## WHAT YOU SHOULD DO
Return the data below unchanged. Drop any pictures.

## DATA BELOW

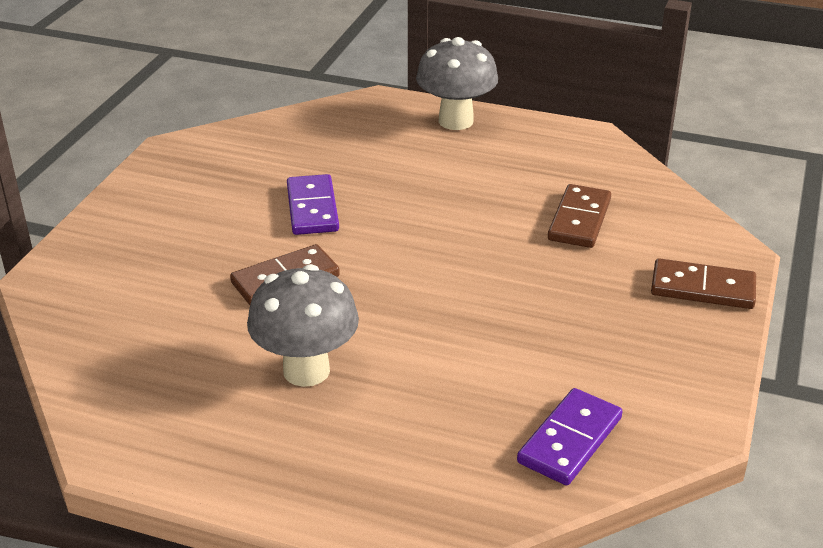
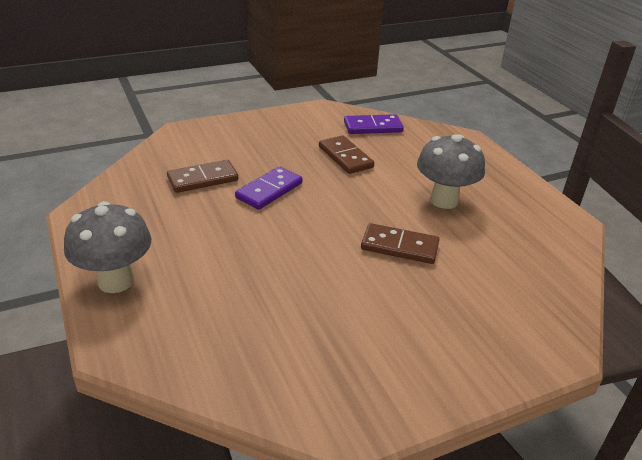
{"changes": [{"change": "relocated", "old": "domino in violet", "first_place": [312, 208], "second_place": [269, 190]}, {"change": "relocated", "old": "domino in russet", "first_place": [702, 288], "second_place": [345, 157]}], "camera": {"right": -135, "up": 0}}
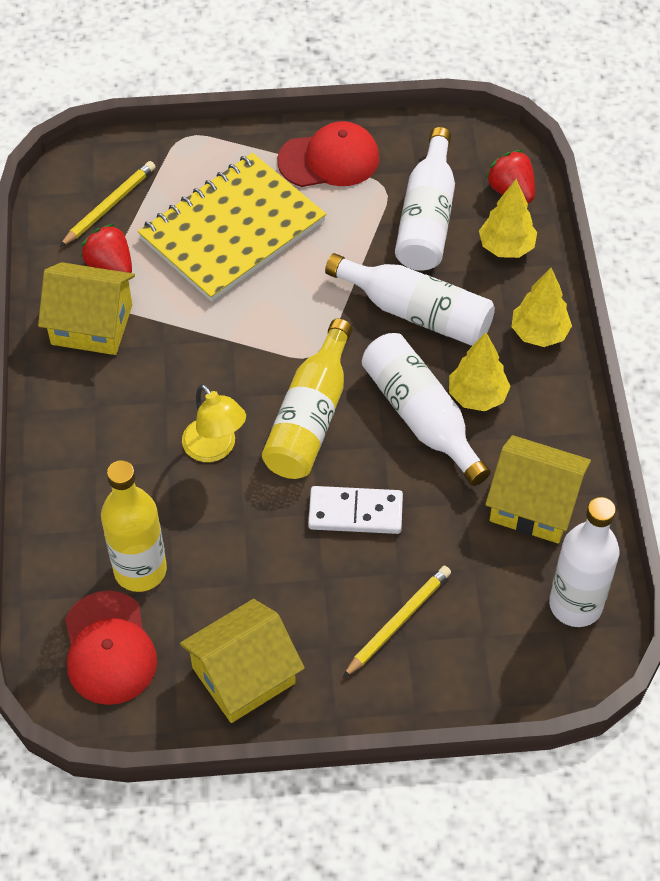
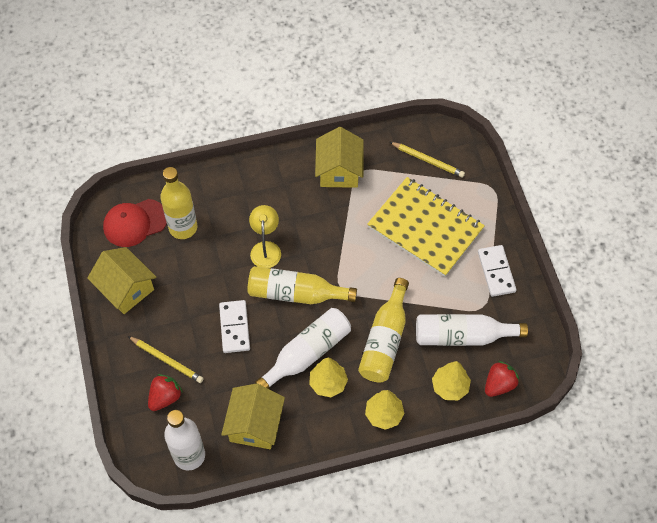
{"changes": [{"change": "exchanged", "old": "baseball cap in red", "new": "domino in pure white", "first_place": [329, 160], "second_place": [496, 272]}, {"change": "relocated", "old": "toy strawberry in red", "first_place": [110, 266], "second_place": [165, 397]}, {"change": "colour", "old": "flask in pure white", "new": "flask in yellow", "first_place": [416, 312], "second_place": [385, 340]}, {"change": "spun", "old": "desk lamp in yellow", "first_place": [215, 449], "second_place": [266, 248], "degrees": 135}], "camera": {"right": 80, "up": 5}}
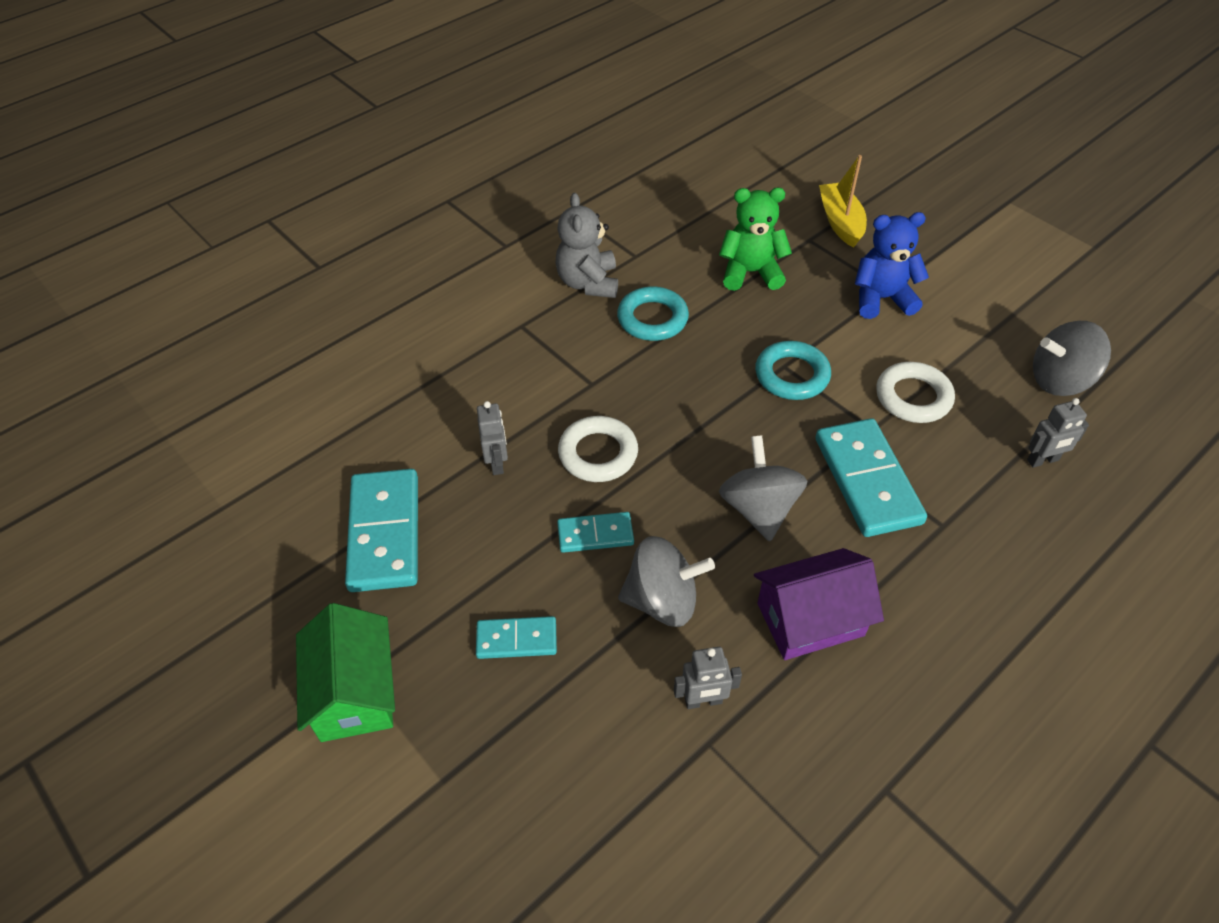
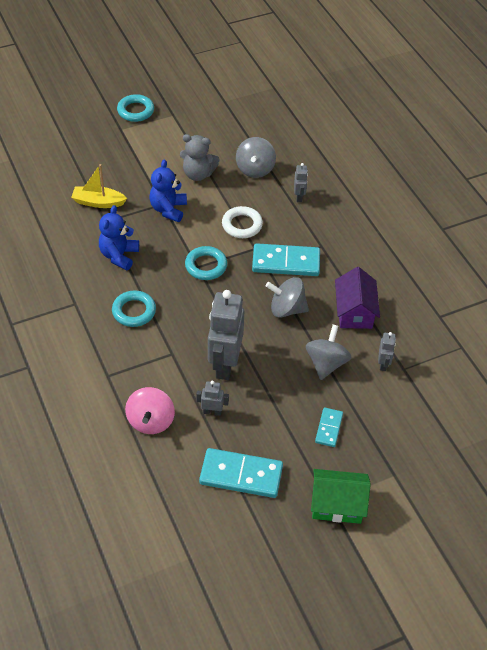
{"changes": [{"change": "colour", "old": "teddy bear in emerald", "new": "teddy bear in royal blue", "first_place": [750, 273], "second_place": [119, 255]}, {"change": "relocated", "old": "teddy bear in gray", "first_place": [588, 283], "second_place": [198, 174]}, {"change": "exchanged", "old": "torus in pure white", "new": "robot in gray", "first_place": [598, 453], "second_place": [224, 364]}, {"change": "missing", "old": "domino in turquoise", "first_place": [595, 534]}, {"change": "appeared", "new": "torus in turquoise", "second_place": [135, 111]}, {"change": "appeared", "new": "whirligig in rosy", "second_place": [151, 421]}], "camera": {"right": -75, "up": 0}}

## RESPONSE TO THIS TASK
{"changes": [{"change": "relocated", "old": "domino in violet", "first_place": [312, 208], "second_place": [269, 190]}, {"change": "relocated", "old": "domino in russet", "first_place": [702, 288], "second_place": [345, 157]}], "camera": {"right": -135, "up": 0}}
{"changes": [{"change": "exchanged", "old": "baseball cap in red", "new": "domino in pure white", "first_place": [329, 160], "second_place": [496, 272]}, {"change": "relocated", "old": "toy strawberry in red", "first_place": [110, 266], "second_place": [165, 397]}, {"change": "colour", "old": "flask in pure white", "new": "flask in yellow", "first_place": [416, 312], "second_place": [385, 340]}, {"change": "spun", "old": "desk lamp in yellow", "first_place": [215, 449], "second_place": [266, 248], "degrees": 135}], "camera": {"right": 80, "up": 5}}
{"changes": [{"change": "colour", "old": "teddy bear in emerald", "new": "teddy bear in royal blue", "first_place": [750, 273], "second_place": [119, 255]}, {"change": "relocated", "old": "teddy bear in gray", "first_place": [588, 283], "second_place": [198, 174]}, {"change": "exchanged", "old": "torus in pure white", "new": "robot in gray", "first_place": [598, 453], "second_place": [224, 364]}, {"change": "missing", "old": "domino in turquoise", "first_place": [595, 534]}, {"change": "appeared", "new": "torus in turquoise", "second_place": [135, 111]}, {"change": "appeared", "new": "whirligig in rosy", "second_place": [151, 421]}], "camera": {"right": -75, "up": 0}}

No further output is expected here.